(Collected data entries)
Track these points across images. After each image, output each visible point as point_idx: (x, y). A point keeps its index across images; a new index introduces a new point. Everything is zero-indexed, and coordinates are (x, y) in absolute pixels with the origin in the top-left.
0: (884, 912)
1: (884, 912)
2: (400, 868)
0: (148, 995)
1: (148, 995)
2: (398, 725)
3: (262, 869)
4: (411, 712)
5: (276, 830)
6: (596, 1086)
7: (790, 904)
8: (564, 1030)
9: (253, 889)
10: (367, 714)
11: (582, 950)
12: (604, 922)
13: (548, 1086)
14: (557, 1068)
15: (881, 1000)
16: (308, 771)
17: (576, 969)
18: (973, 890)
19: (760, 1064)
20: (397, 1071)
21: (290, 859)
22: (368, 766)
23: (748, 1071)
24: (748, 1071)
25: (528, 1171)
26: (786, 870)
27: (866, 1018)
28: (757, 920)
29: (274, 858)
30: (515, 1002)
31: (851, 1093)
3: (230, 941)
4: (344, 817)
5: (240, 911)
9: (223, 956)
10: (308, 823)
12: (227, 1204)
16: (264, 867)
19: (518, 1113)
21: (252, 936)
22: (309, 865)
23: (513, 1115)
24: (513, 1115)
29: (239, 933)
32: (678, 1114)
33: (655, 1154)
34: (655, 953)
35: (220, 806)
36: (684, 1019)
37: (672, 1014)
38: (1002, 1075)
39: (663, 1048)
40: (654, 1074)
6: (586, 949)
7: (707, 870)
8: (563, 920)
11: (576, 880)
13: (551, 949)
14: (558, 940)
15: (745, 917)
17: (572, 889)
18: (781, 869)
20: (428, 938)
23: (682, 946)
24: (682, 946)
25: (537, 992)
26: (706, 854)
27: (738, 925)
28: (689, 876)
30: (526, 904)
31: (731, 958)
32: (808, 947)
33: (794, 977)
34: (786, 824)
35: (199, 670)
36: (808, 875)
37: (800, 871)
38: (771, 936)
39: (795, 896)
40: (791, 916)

* TASK DIRECTIONS *
Quote verbatim every line of the listing from the line containing "32: (678, 1114)" through the last line of the listing, including both ends.

* ANSWER FOR THE TASK *
32: (678, 1114)
33: (655, 1154)
34: (655, 953)
35: (220, 806)
36: (684, 1019)
37: (672, 1014)
38: (1002, 1075)
39: (663, 1048)
40: (654, 1074)
6: (586, 949)
7: (707, 870)
8: (563, 920)
11: (576, 880)
13: (551, 949)
14: (558, 940)
15: (745, 917)
17: (572, 889)
18: (781, 869)
20: (428, 938)
23: (682, 946)
24: (682, 946)
25: (537, 992)
26: (706, 854)
27: (738, 925)
28: (689, 876)
30: (526, 904)
31: (731, 958)
32: (808, 947)
33: (794, 977)
34: (786, 824)
35: (199, 670)
36: (808, 875)
37: (800, 871)
38: (771, 936)
39: (795, 896)
40: (791, 916)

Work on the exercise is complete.